Please transcribe, word for word, the line containing "R13: 1.6k (CMP2, DGND) -> 150k (CMP2, DGND)" and every line after it through the end of the records below, and nothing else.
##### The data
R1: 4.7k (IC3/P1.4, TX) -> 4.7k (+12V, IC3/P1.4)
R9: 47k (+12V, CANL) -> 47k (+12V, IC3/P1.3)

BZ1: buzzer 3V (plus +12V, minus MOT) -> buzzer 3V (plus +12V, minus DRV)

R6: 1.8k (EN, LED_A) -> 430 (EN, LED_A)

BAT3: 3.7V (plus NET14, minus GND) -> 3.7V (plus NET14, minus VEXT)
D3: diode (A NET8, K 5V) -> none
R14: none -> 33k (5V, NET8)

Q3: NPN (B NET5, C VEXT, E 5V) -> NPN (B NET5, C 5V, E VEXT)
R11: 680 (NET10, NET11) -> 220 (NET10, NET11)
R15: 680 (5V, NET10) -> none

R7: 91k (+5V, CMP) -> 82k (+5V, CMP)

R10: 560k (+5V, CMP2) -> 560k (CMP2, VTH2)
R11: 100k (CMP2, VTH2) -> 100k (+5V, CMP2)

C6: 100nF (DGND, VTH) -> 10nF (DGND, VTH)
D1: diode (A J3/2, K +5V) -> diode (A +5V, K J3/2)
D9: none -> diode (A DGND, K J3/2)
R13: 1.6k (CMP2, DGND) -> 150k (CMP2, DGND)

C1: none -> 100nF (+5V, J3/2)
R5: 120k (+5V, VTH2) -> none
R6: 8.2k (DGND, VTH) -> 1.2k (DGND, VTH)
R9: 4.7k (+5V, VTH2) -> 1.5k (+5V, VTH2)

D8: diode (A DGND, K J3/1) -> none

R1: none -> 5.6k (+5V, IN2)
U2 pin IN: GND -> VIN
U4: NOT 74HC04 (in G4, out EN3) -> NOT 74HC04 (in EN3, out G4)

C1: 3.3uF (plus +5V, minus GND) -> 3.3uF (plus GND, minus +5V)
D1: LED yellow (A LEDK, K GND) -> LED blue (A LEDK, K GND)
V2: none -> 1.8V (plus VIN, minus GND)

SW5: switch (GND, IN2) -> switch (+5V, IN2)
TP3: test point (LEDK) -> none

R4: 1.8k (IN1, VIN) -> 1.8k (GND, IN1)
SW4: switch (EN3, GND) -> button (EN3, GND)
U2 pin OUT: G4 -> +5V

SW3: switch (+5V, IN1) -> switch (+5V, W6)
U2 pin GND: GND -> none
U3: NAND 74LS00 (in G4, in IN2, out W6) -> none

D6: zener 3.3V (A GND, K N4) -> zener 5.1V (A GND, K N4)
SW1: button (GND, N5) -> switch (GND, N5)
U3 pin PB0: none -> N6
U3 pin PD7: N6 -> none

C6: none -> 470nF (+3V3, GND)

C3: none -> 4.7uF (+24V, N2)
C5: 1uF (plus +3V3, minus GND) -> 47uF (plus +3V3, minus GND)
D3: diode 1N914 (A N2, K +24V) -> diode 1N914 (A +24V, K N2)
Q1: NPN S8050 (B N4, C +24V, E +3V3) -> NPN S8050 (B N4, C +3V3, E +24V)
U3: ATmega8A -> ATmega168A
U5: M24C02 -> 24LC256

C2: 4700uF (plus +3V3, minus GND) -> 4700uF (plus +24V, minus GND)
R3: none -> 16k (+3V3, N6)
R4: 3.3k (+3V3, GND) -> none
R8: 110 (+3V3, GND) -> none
##########
Task result:
R13: 1.6k (CMP2, DGND) -> 150k (CMP2, DGND)

C1: none -> 100nF (+5V, J3/2)
R5: 120k (+5V, VTH2) -> none
R6: 8.2k (DGND, VTH) -> 1.2k (DGND, VTH)
R9: 4.7k (+5V, VTH2) -> 1.5k (+5V, VTH2)

D8: diode (A DGND, K J3/1) -> none

R1: none -> 5.6k (+5V, IN2)
U2 pin IN: GND -> VIN
U4: NOT 74HC04 (in G4, out EN3) -> NOT 74HC04 (in EN3, out G4)

C1: 3.3uF (plus +5V, minus GND) -> 3.3uF (plus GND, minus +5V)
D1: LED yellow (A LEDK, K GND) -> LED blue (A LEDK, K GND)
V2: none -> 1.8V (plus VIN, minus GND)

SW5: switch (GND, IN2) -> switch (+5V, IN2)
TP3: test point (LEDK) -> none

R4: 1.8k (IN1, VIN) -> 1.8k (GND, IN1)
SW4: switch (EN3, GND) -> button (EN3, GND)
U2 pin OUT: G4 -> +5V

SW3: switch (+5V, IN1) -> switch (+5V, W6)
U2 pin GND: GND -> none
U3: NAND 74LS00 (in G4, in IN2, out W6) -> none

D6: zener 3.3V (A GND, K N4) -> zener 5.1V (A GND, K N4)
SW1: button (GND, N5) -> switch (GND, N5)
U3 pin PB0: none -> N6
U3 pin PD7: N6 -> none

C6: none -> 470nF (+3V3, GND)

C3: none -> 4.7uF (+24V, N2)
C5: 1uF (plus +3V3, minus GND) -> 47uF (plus +3V3, minus GND)
D3: diode 1N914 (A N2, K +24V) -> diode 1N914 (A +24V, K N2)
Q1: NPN S8050 (B N4, C +24V, E +3V3) -> NPN S8050 (B N4, C +3V3, E +24V)
U3: ATmega8A -> ATmega168A
U5: M24C02 -> 24LC256

C2: 4700uF (plus +3V3, minus GND) -> 4700uF (plus +24V, minus GND)
R3: none -> 16k (+3V3, N6)
R4: 3.3k (+3V3, GND) -> none
R8: 110 (+3V3, GND) -> none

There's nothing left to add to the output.